Exercise objective ▸
Repeat exactly the lines of the material below that run from the "red circle: (67, 44) -> (124, 80), moved" line to the "brown arrow: (75, 54) -> (70, 58), turned 36" line, including both, and do not carry over any pictures.
= = = = =
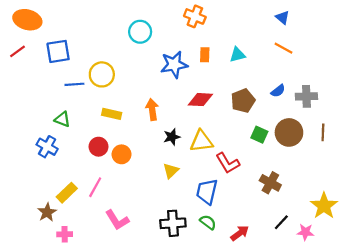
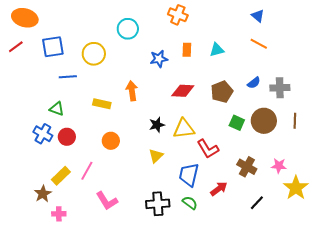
blue star: (174, 65) -> (159, 59), size x0.7
yellow circle: (102, 74) -> (94, 54), moved
orange arrow: (152, 109) -> (132, 91), moved
red circle: (99, 147) -> (67, 137), moved
pink star: (305, 232) -> (279, 166), moved
red arrow: (240, 233) -> (219, 189), moved

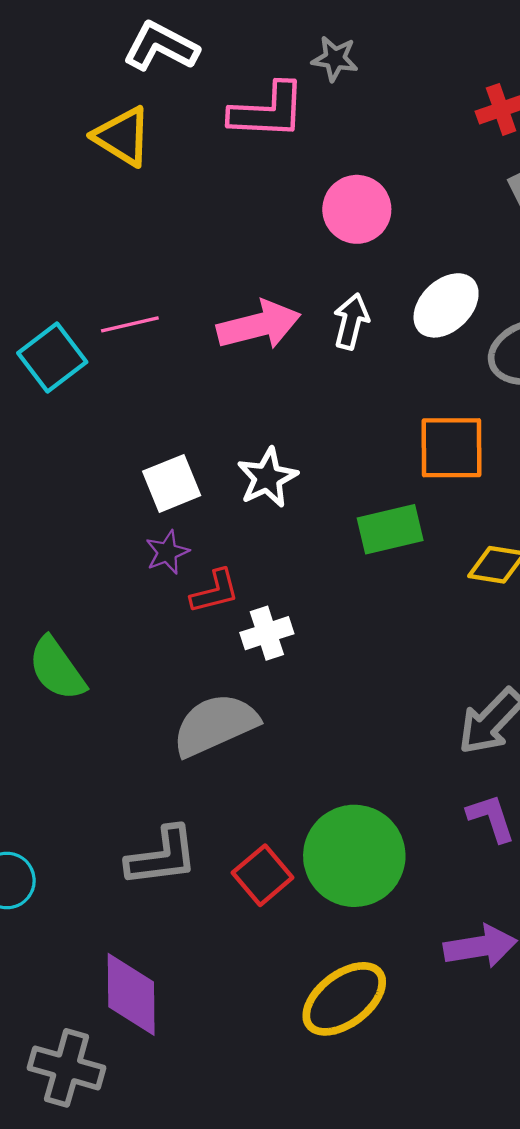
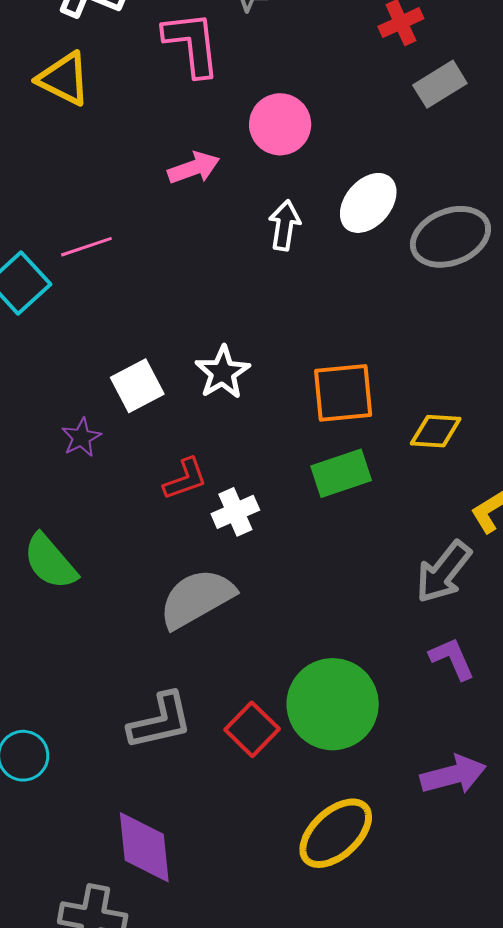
pink L-shape: (268, 111) -> (192, 44), turned -94
pink arrow: (259, 325) -> (194, 168), moved, size x0.7
orange square: (452, 448) -> (343, 393), moved
green rectangle: (390, 529) -> (341, 473), moved
purple star: (167, 552) -> (81, 437), moved

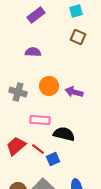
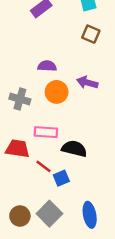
purple semicircle: (33, 52) -> (47, 66), moved
purple arrow: (74, 92) -> (87, 82), moved
red trapezoid: (16, 146) -> (18, 149), moved, turned 50

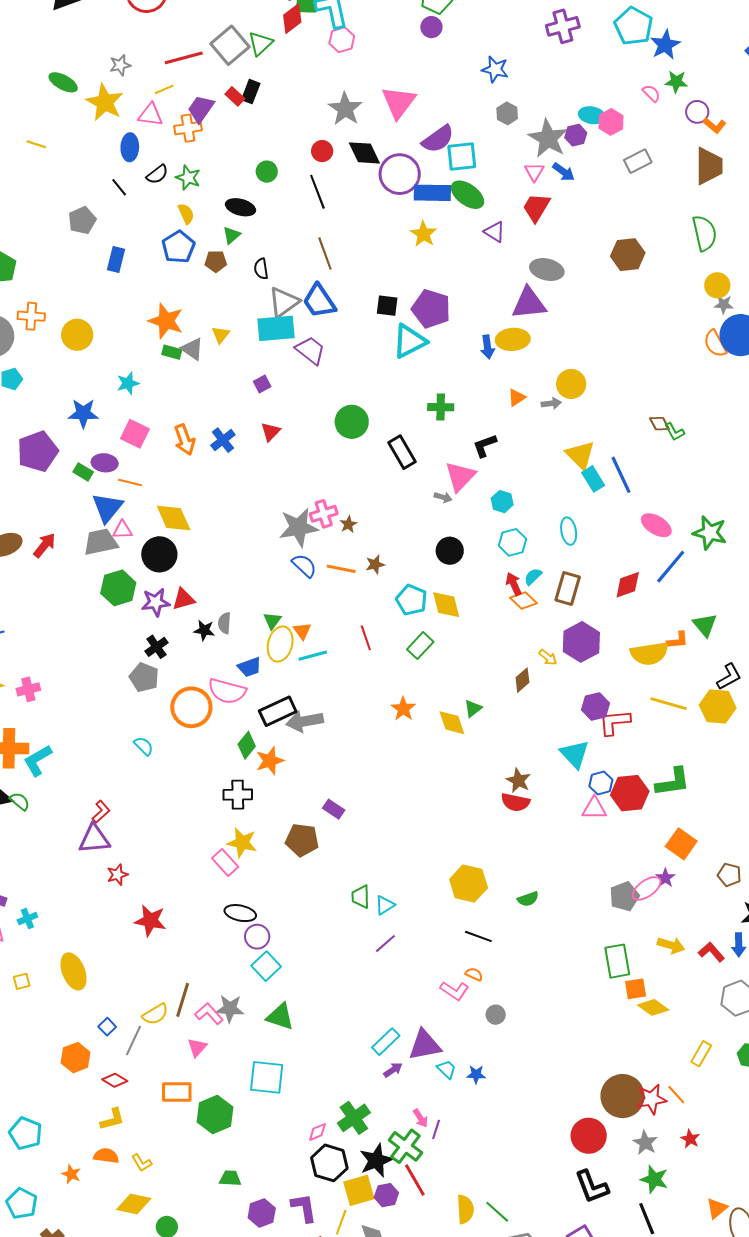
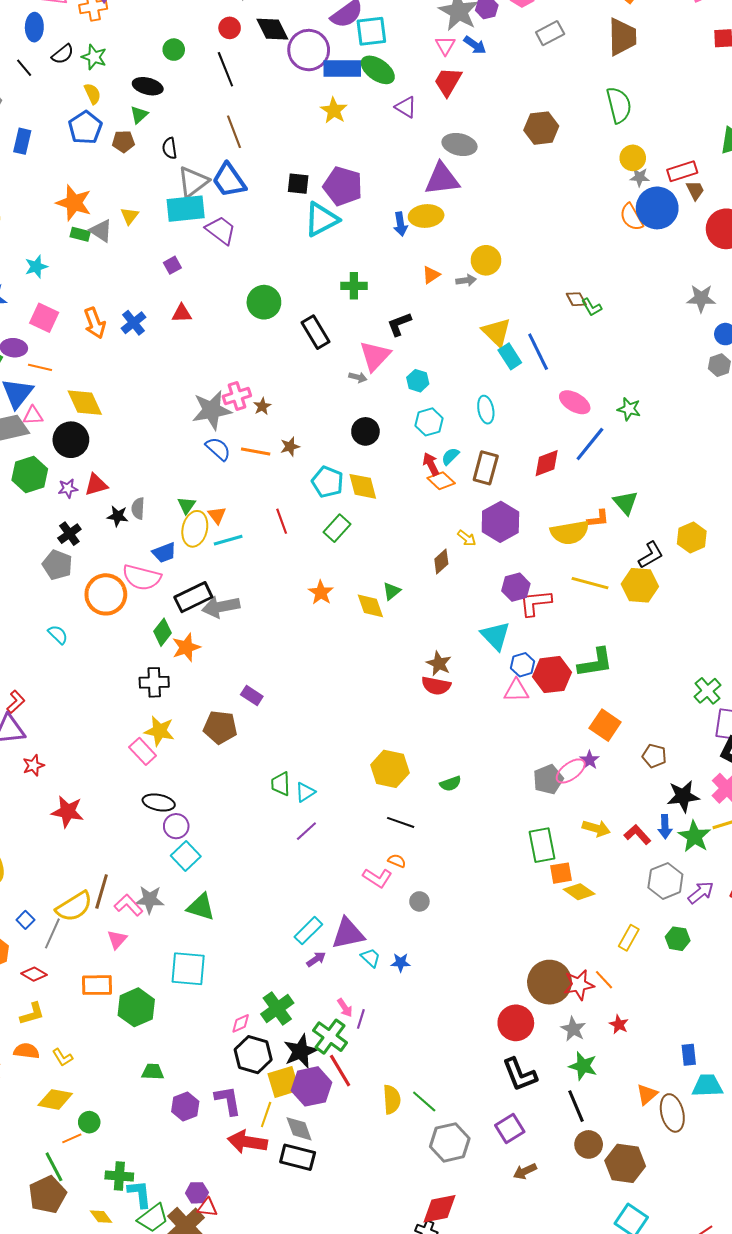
red triangle: (271, 432) -> (182, 313), turned 45
green star: (710, 533) -> (629, 409), size x0.7
purple star: (156, 602) -> (68, 488), size x0.7
yellow semicircle: (155, 1014) -> (74, 907), size x1.4
purple hexagon: (386, 1195) -> (312, 1086), size x1.6

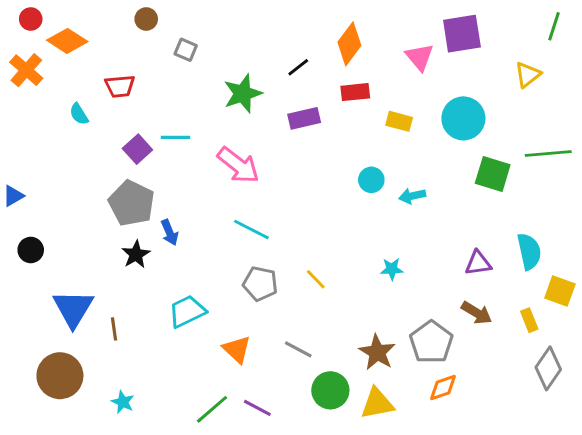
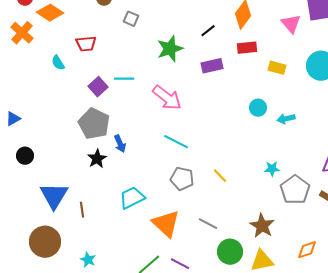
gray pentagon: (431, 342) -> (295, 190), moved
orange triangle: (237, 349) -> (166, 224), size x1.4

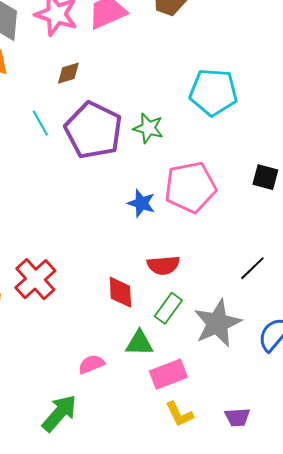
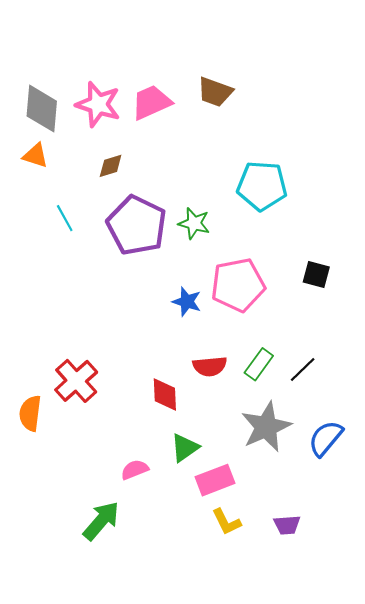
cyan line: (40, 123) -> (65, 218), moved
green rectangle: (168, 308) -> (259, 364), moved
green triangle: (139, 343) -> (185, 448), turned -36

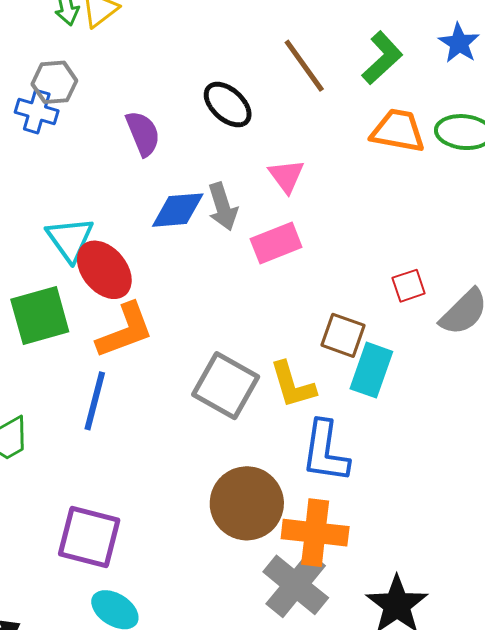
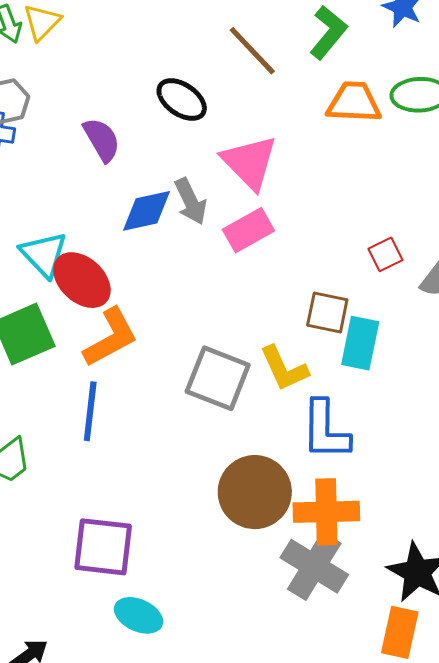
pink triangle: (286, 176) -> (250, 162), size x1.6

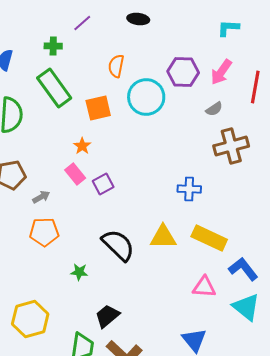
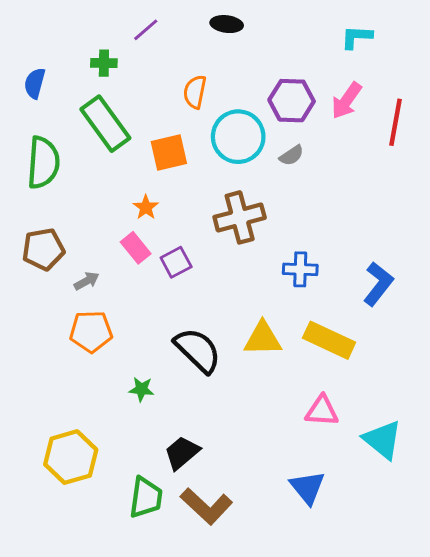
gray semicircle: (214, 109) -> (292, 155), moved
brown cross: (231, 146) -> (240, 217), moved
blue L-shape: (243, 269) -> (378, 284), moved, turned 76

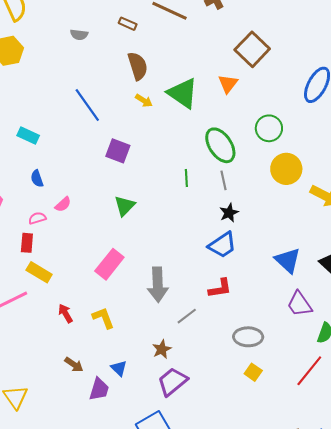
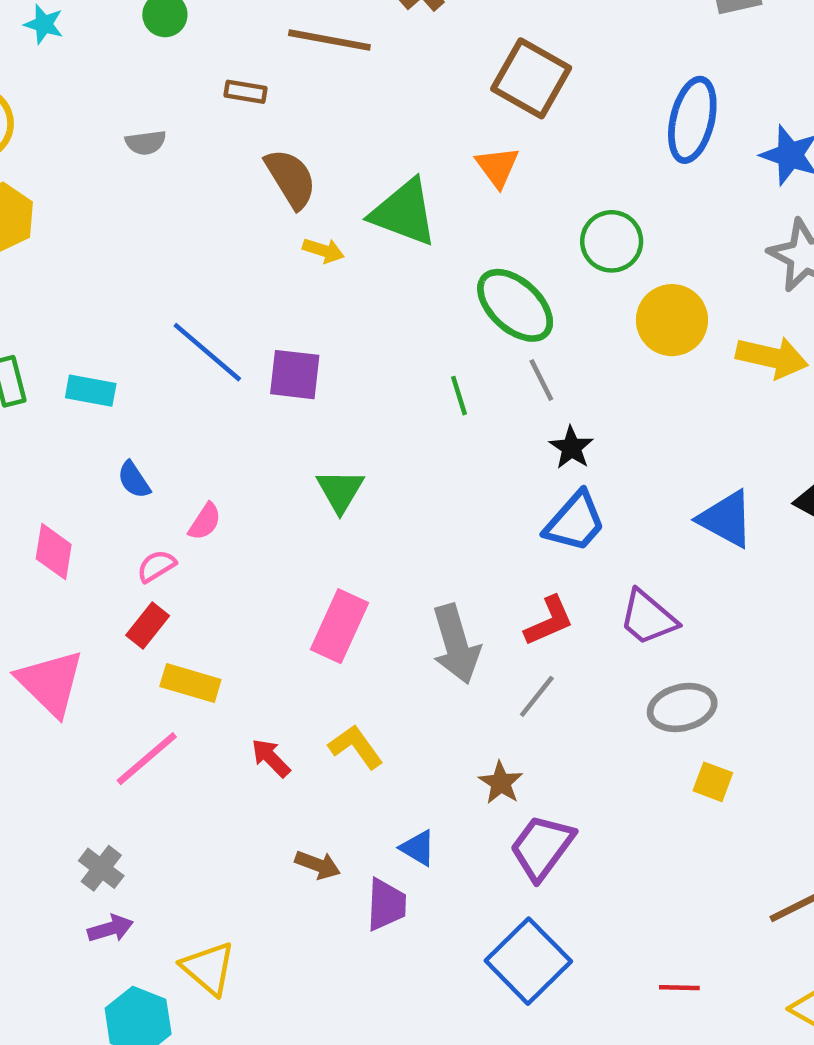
blue line: (87, 105) -> (207, 352), moved
red rectangle: (27, 243) -> (148, 625), turned 48
red L-shape: (220, 288) -> (549, 621), moved
purple trapezoid: (299, 304) -> (648, 618), moved

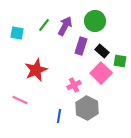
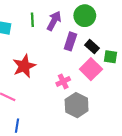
green line: (44, 25) -> (32, 20), turned -40
blue line: (59, 116) -> (17, 126), moved

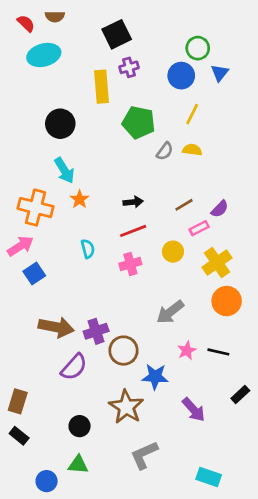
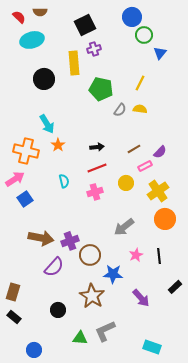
blue circle: (181, 76) -> (132, 17), moved
black circle: (60, 124) -> (44, 79), moved
black line: (218, 352) -> (159, 256), turned 70
green triangle: (78, 465) -> (80, 338), moved

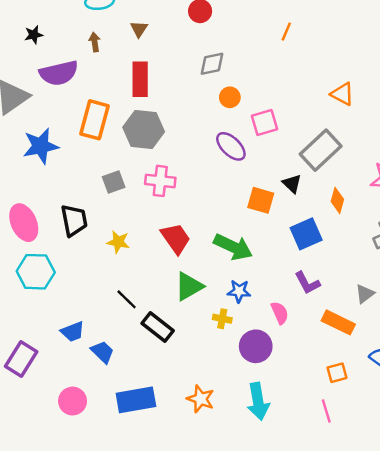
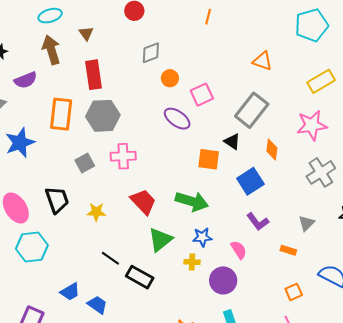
brown arrow: (95, 42) -> (51, 50), size x1.8
purple semicircle: (59, 73) -> (26, 80), size x0.7
orange rectangle: (338, 322) -> (288, 250), size x0.6

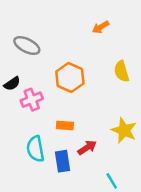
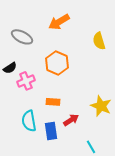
orange arrow: (101, 27) -> (59, 22), moved, size x1.5
yellow semicircle: (122, 71) -> (99, 41), moved

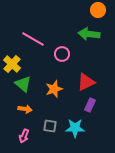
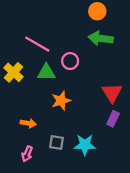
orange circle: (98, 10) -> (97, 11), moved
red triangle: (86, 82) -> (112, 93), moved, turned -36
green triangle: (23, 84) -> (46, 72), moved, turned -42
purple rectangle: (90, 105) -> (113, 119), moved

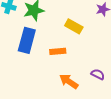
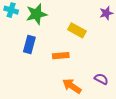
blue rectangle: (27, 40) -> (29, 45), size x0.7

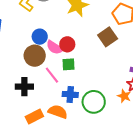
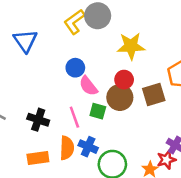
red circle: (67, 44) -> (124, 80), moved
brown circle: (35, 56) -> (120, 97), moved
orange semicircle: (58, 112) -> (67, 148), moved, turned 54

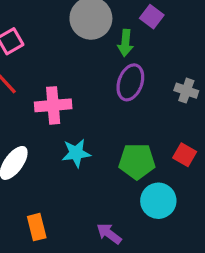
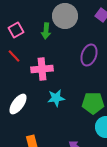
green arrow: (125, 43) -> (46, 31), moved

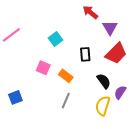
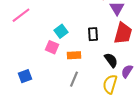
cyan square: (55, 39) -> (61, 31), moved
red trapezoid: (116, 53) -> (123, 33), turned -30
orange rectangle: (66, 76) -> (74, 55), turned -40

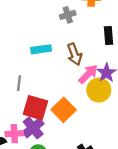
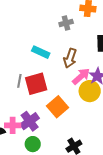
cyan rectangle: (41, 49) -> (41, 52), turned 30
brown arrow: (75, 54) -> (70, 58), turned 36
red square: (35, 108) -> (36, 84), moved, turned -35

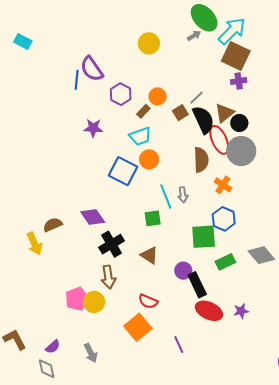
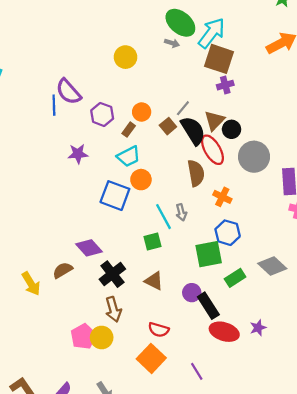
gray arrow: (194, 36) -> (172, 43), turned 56
gray circle: (241, 151) -> (254, 157), moved
brown semicircle: (53, 225) -> (63, 270), moved

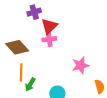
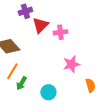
pink cross: (49, 39) -> (60, 32), moved
orange line: (21, 72) -> (12, 71), turned 30

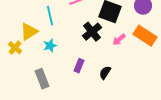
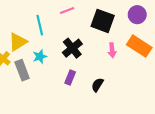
black cross: (92, 32) -> (72, 48), moved
pink arrow: (119, 40) -> (112, 50), turned -56
gray rectangle: (42, 79) -> (22, 70), moved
= = = = =
Answer space ▸
red circle: (67, 44) -> (124, 80), moved
brown circle: (35, 56) -> (120, 97), moved
orange semicircle: (58, 112) -> (67, 148), moved, turned 54

green arrow: (125, 43) -> (46, 31), moved

cyan square: (55, 39) -> (61, 31), moved
red trapezoid: (116, 53) -> (123, 33), turned -30
orange rectangle: (66, 76) -> (74, 55), turned -40

cyan rectangle: (41, 49) -> (41, 52), turned 30
brown arrow: (75, 54) -> (70, 58), turned 36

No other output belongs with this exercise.